== Work to complete ==
I'd like every line in the following listing that holds "turned" copied.
[Opening Exercise materials section]
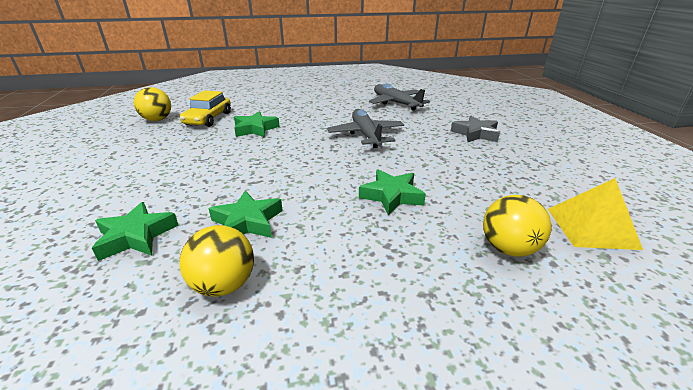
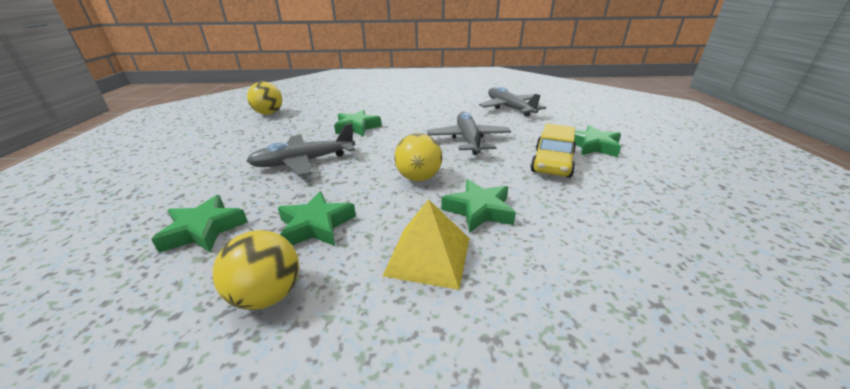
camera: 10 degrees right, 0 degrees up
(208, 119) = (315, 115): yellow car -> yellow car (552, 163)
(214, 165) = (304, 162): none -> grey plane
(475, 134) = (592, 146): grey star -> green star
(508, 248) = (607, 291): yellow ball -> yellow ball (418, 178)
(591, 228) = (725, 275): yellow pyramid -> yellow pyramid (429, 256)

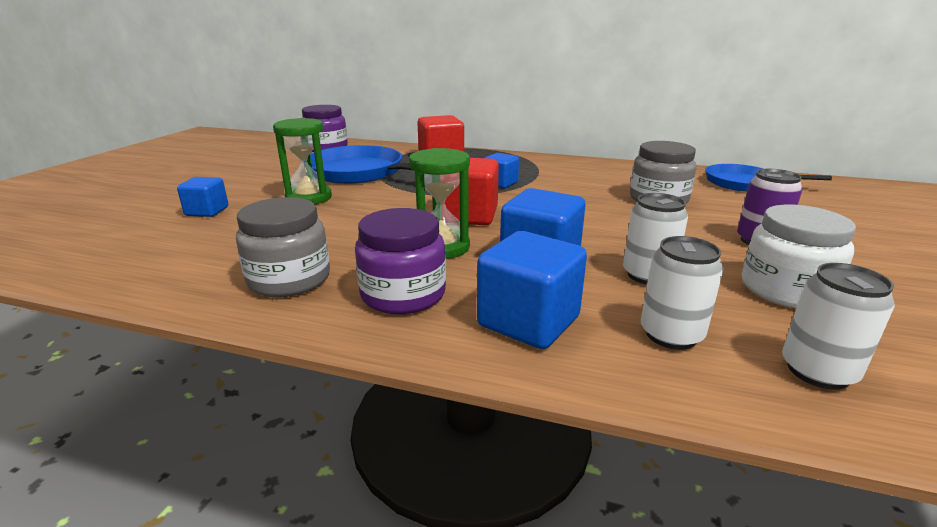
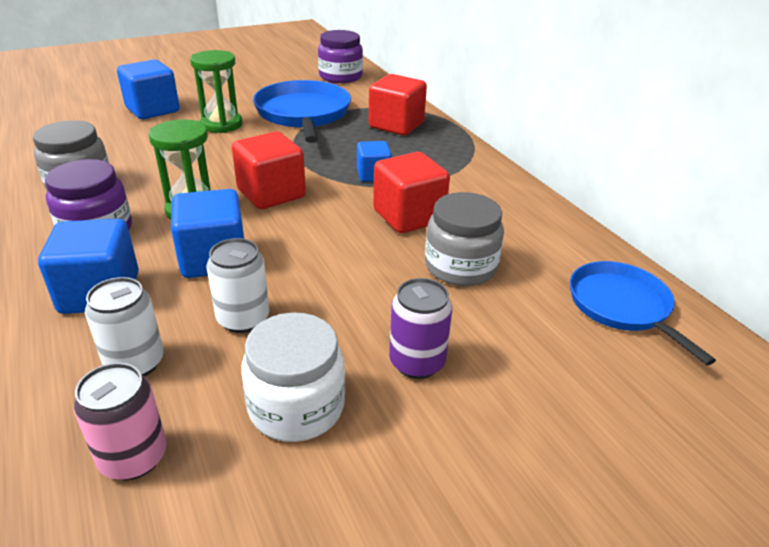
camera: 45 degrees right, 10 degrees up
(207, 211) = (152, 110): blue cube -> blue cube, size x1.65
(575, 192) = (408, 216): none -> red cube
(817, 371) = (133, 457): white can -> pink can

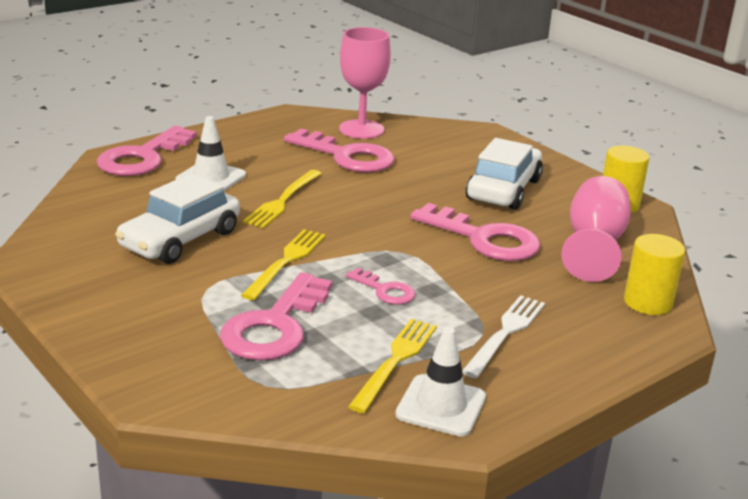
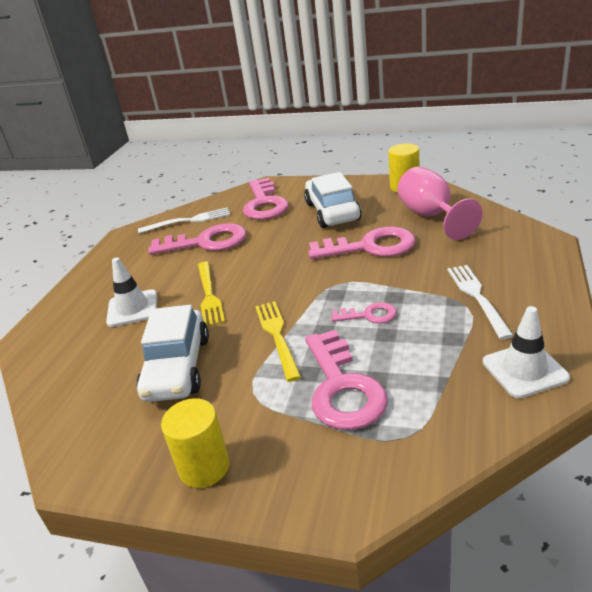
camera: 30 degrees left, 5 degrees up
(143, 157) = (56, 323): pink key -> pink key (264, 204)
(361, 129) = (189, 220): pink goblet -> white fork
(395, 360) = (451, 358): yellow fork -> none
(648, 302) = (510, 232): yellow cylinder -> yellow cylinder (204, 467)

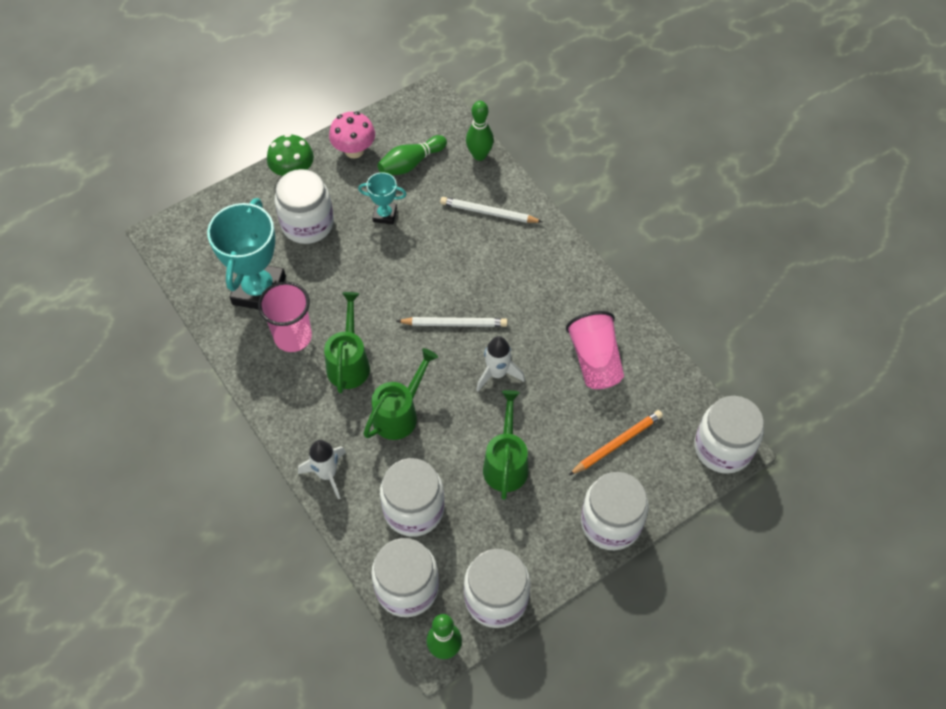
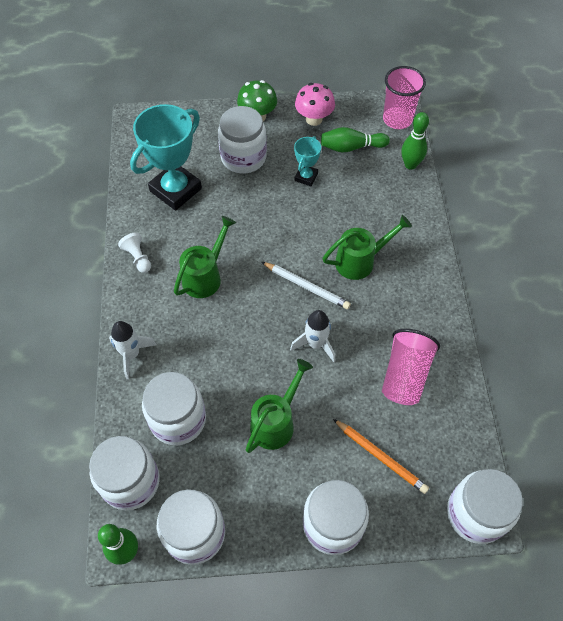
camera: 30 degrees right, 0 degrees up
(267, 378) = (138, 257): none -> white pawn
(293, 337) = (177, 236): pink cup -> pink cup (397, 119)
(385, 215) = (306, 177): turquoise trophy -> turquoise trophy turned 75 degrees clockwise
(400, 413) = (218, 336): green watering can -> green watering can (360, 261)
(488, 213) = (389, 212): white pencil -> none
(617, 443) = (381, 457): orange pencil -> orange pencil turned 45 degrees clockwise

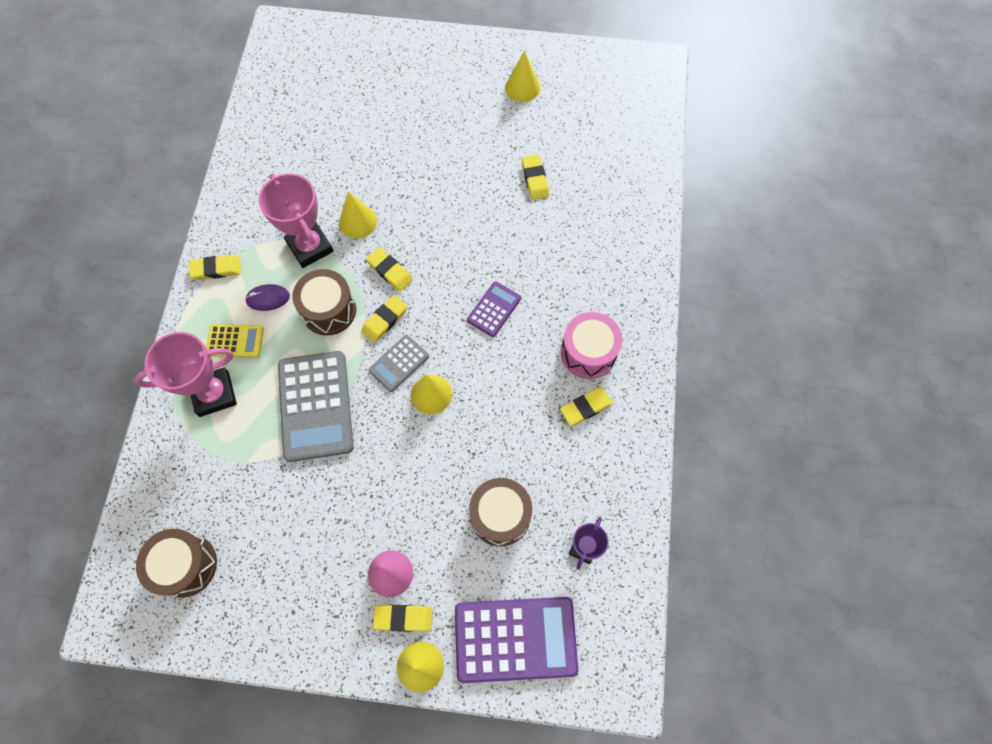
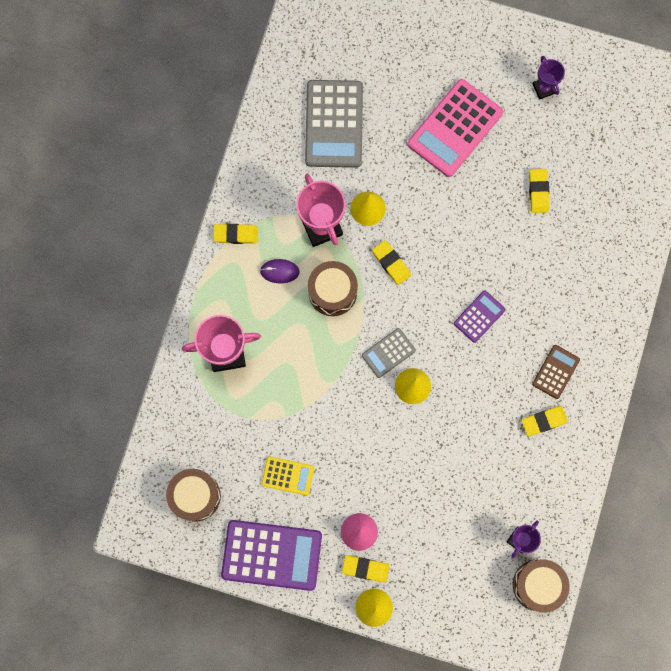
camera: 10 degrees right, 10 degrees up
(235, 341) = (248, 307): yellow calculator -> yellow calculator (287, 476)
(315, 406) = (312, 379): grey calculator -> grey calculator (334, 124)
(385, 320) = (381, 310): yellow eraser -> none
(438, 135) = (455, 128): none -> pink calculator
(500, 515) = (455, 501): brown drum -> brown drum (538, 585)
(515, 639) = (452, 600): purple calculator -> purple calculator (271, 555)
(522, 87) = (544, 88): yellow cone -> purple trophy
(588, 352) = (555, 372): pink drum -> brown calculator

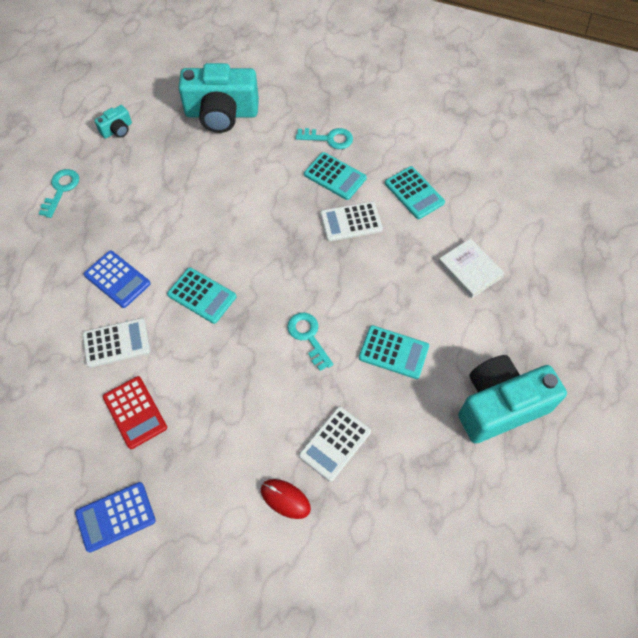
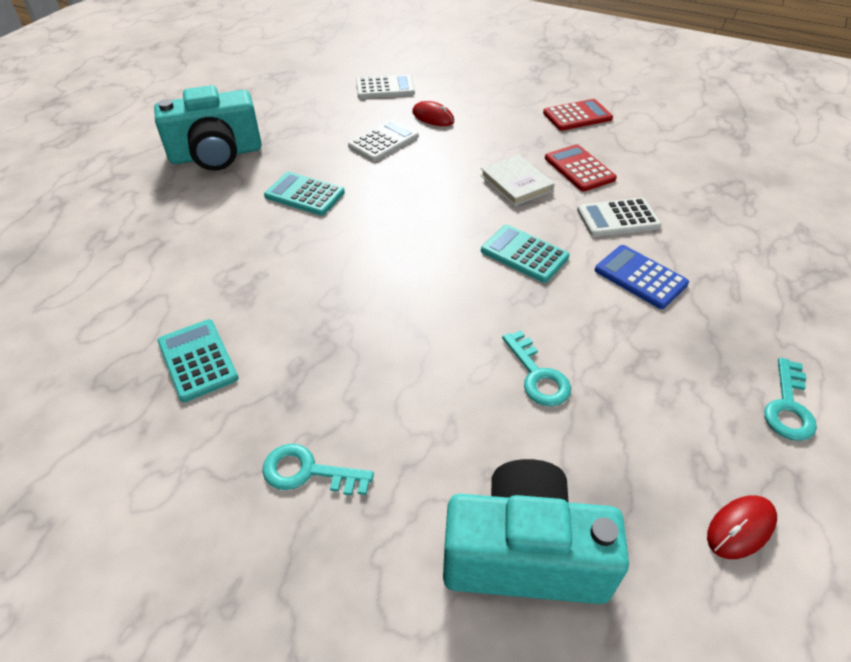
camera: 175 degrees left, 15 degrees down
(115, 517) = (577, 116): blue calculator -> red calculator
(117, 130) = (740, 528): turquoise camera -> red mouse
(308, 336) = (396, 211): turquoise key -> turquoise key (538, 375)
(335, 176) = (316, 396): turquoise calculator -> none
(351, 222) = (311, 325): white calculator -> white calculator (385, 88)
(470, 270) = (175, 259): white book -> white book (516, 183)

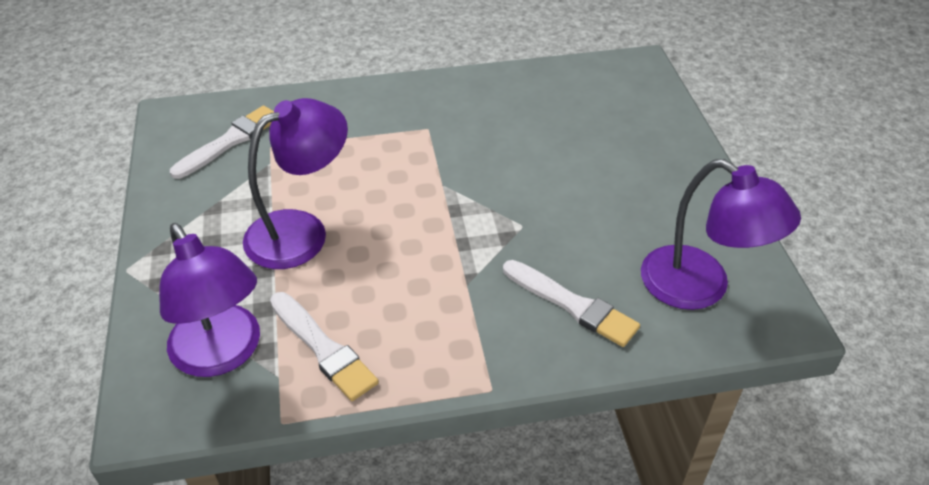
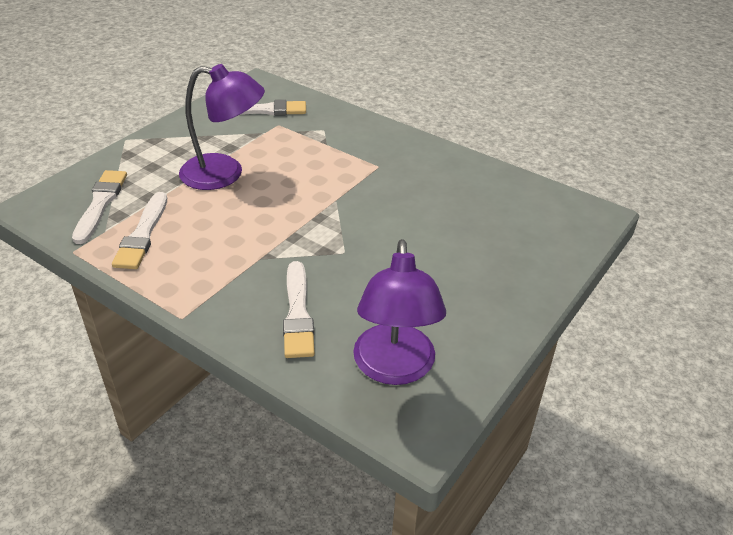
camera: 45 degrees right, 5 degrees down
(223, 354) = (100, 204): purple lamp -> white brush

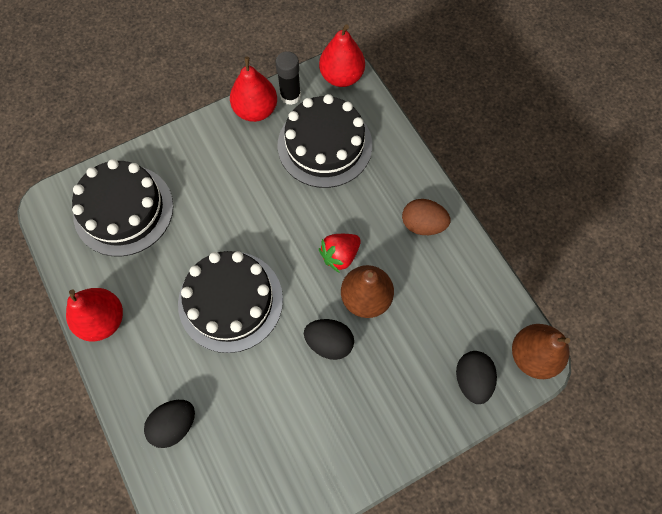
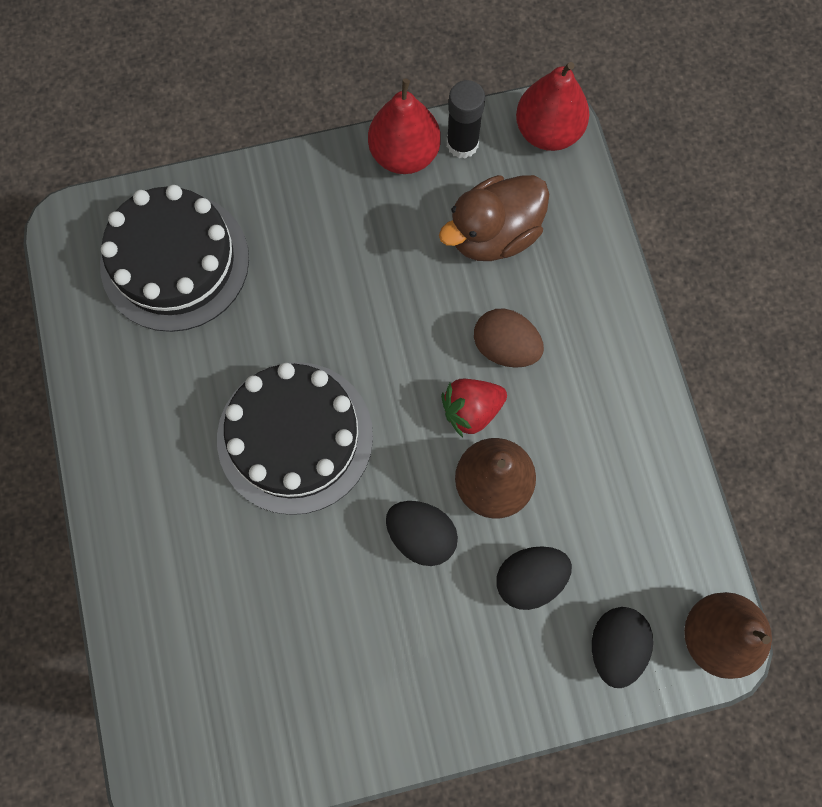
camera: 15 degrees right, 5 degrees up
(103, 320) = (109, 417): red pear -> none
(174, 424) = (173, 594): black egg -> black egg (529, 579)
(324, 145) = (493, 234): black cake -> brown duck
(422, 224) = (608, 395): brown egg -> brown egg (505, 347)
[Closing Exercise materials section]
== Task solution ==
(385, 215) = (306, 177): turquoise trophy -> turquoise trophy turned 75 degrees clockwise
(617, 443) = (381, 457): orange pencil -> orange pencil turned 45 degrees clockwise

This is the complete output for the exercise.